* THE INPUT
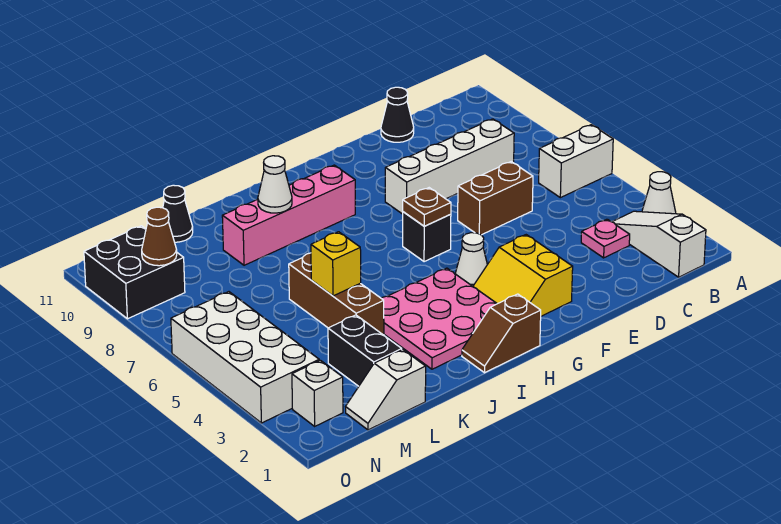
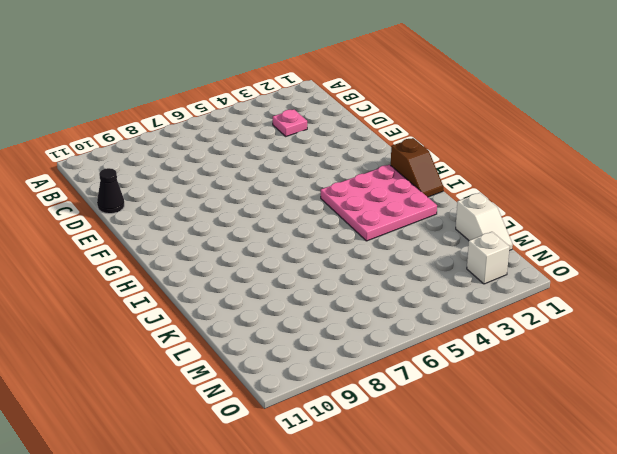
none -> white cone A3 level 1
none -> white brick A6:B6 level 1
none -> white slope B1:B3 level 1 top 1

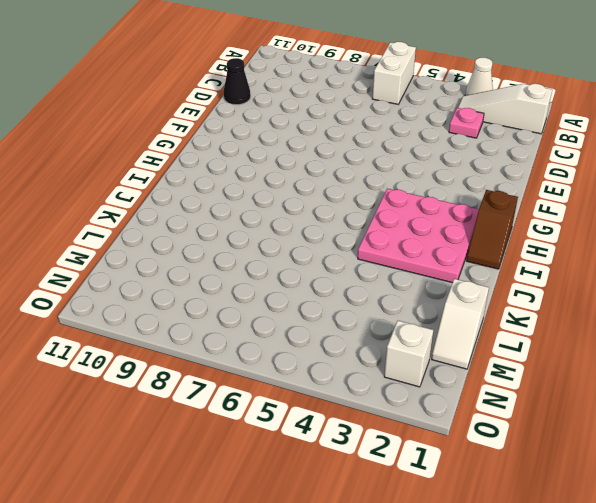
none -> white brick C8:F8 level 1
none -> brown brick D6:E6 level 1
none -> yellow slope F2:G3 level 1 top F

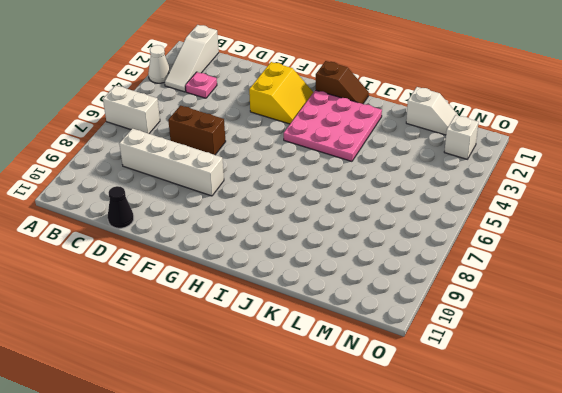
none -> white cone G4 level 1
none -> black brick G6 level 1
none -> pink brick H9:K9 level 1

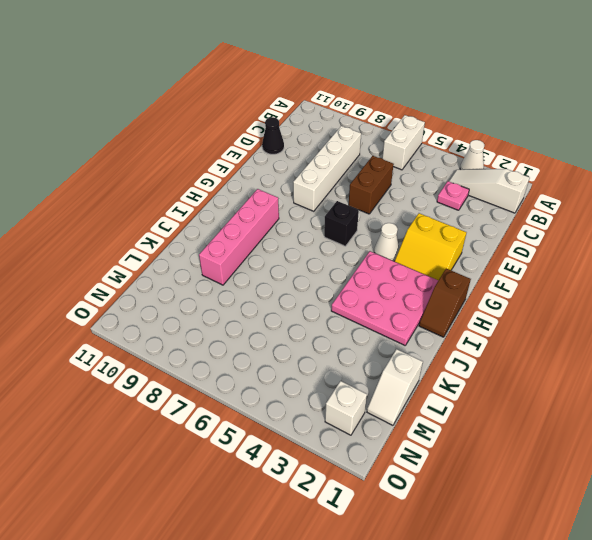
none -> brown brick K4:K6 level 1
none -> black brick L2:L3 level 1
none -> black cone L11 level 1

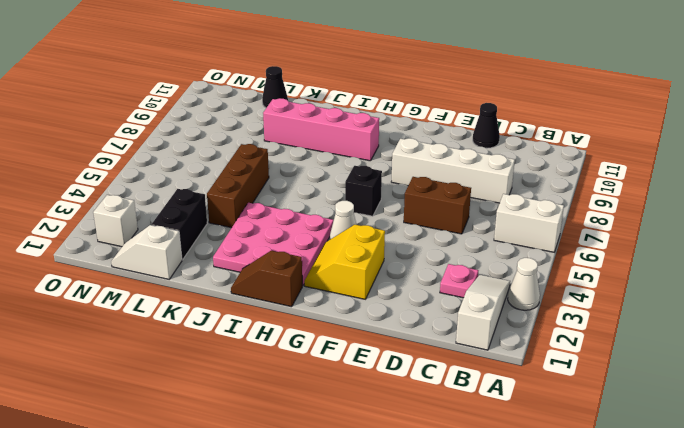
none -> white brick N3:O6 level 1
none -> black brick N9:O10 level 1
none -> brown plate G6 level 2

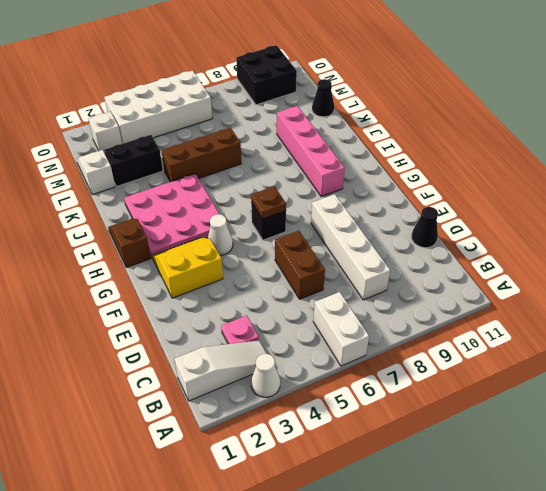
none -> white cone J9 level 2
none -> yellow brick K5 level 2
none -> brown cone N9 level 2

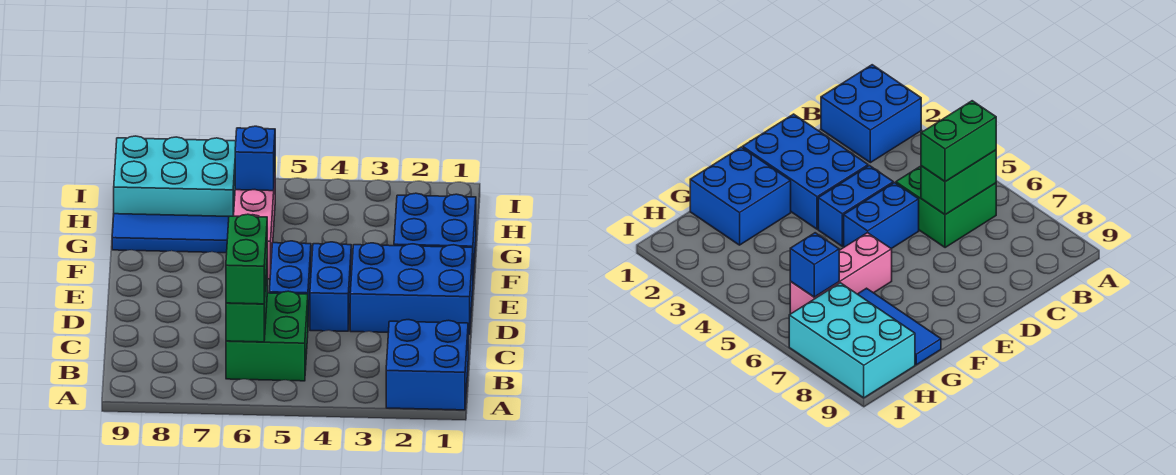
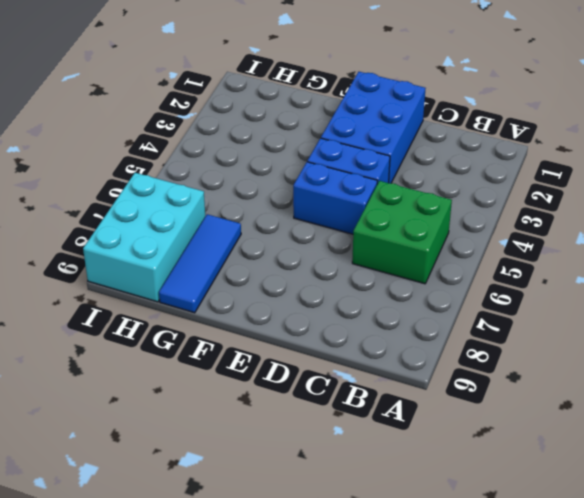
none -> blue brick A1:B2 level 1
none -> blue brick F1:G2 level 1
none -> pink brick F6:H6 level 1

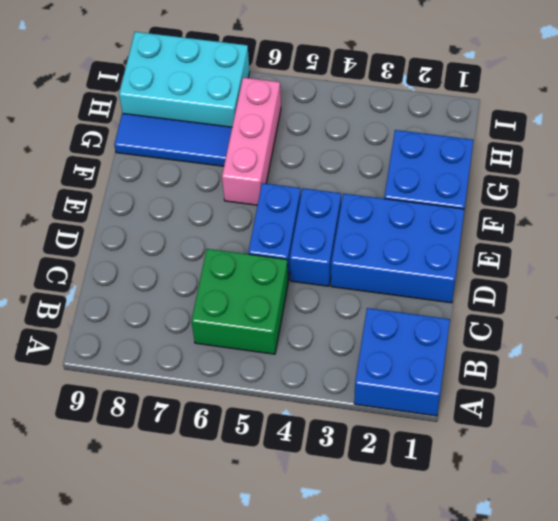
none -> green brick B6:C6 level 2
none -> blue brick H6 level 2
none -> green brick B6:C6 level 3

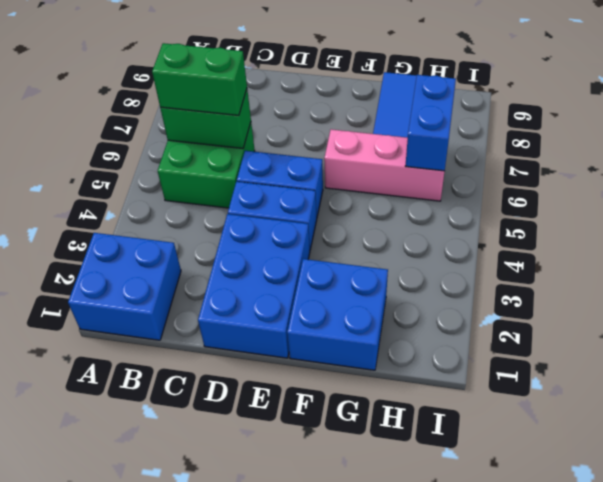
blue brick H6:H7 level 2 -> blue brick H6 level 2
none -> cyan brick H7:I9 level 1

* DIRECTIONS FOR THIS TASK
Copy nothing but the lines from the one containing "none -> white brick N3:O6 level 1" through the last line of the listing above, transcribed exactly and with no pictures.

* EXPECTED ANSWER
none -> white brick N3:O6 level 1
none -> black brick N9:O10 level 1
none -> brown plate G6 level 2

none -> white cone J9 level 2
none -> yellow brick K5 level 2
none -> brown cone N9 level 2

none -> blue brick A1:B2 level 1
none -> blue brick F1:G2 level 1
none -> pink brick F6:H6 level 1

none -> green brick B6:C6 level 2
none -> blue brick H6 level 2
none -> green brick B6:C6 level 3

blue brick H6:H7 level 2 -> blue brick H6 level 2
none -> cyan brick H7:I9 level 1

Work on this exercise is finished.